■ **Exercise brief**:
Go through the material line by line and copy each one with the word "headphones".

▶

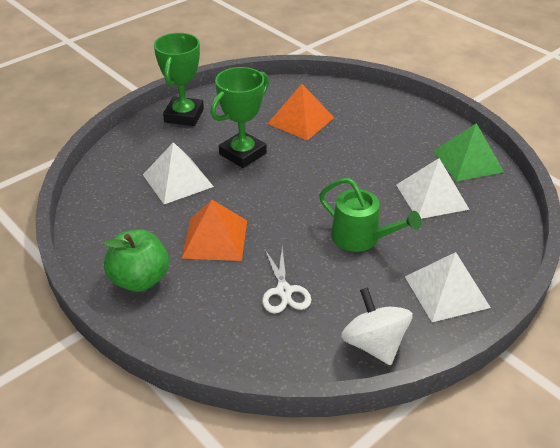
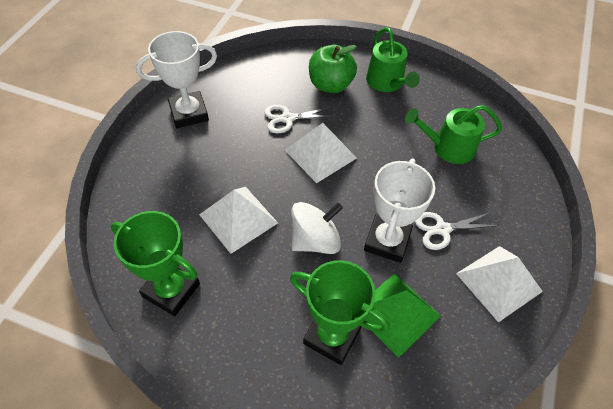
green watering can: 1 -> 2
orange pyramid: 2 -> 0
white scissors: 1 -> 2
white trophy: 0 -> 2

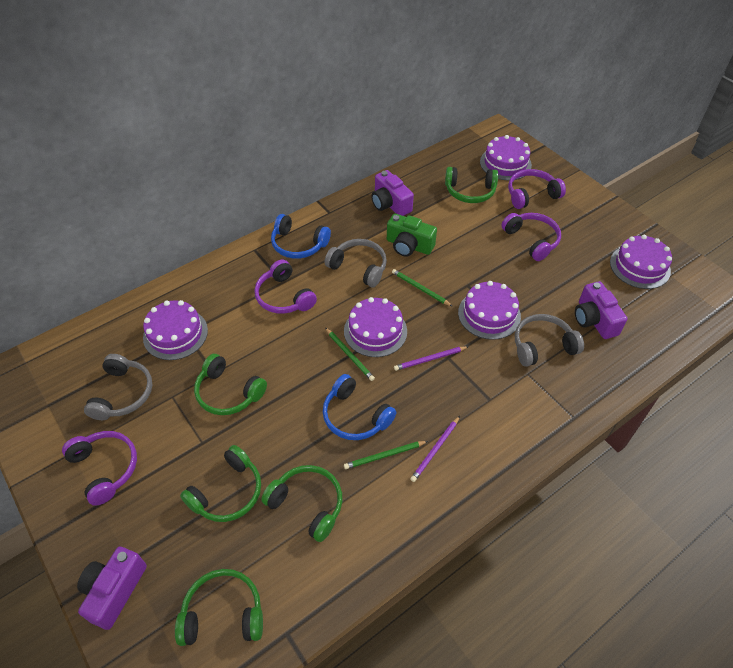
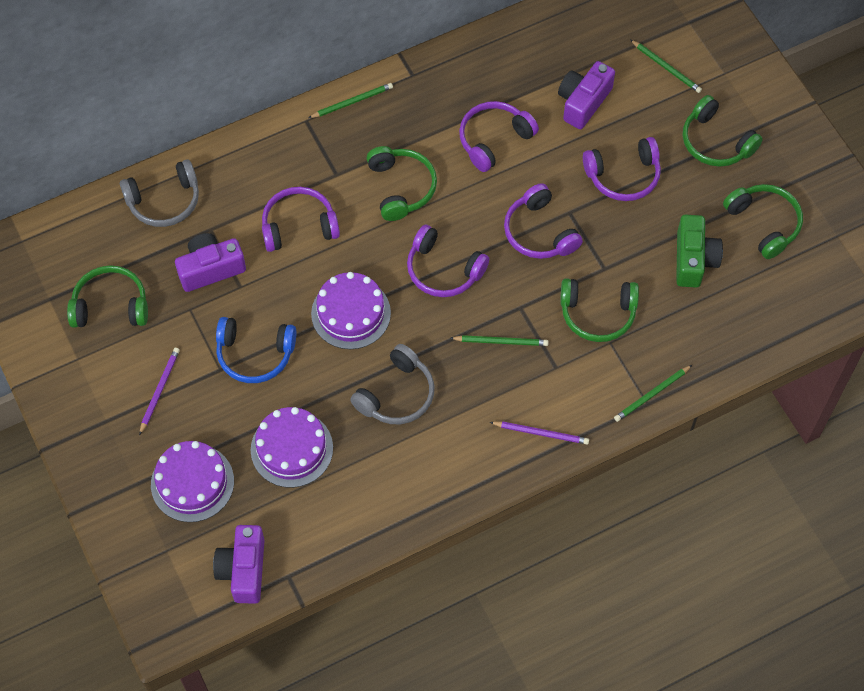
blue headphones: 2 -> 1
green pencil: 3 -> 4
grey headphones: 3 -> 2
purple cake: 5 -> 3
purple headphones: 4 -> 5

◀

■ **Answer section**:
blue headphones: 2 -> 1
grey headphones: 3 -> 2
purple headphones: 4 -> 5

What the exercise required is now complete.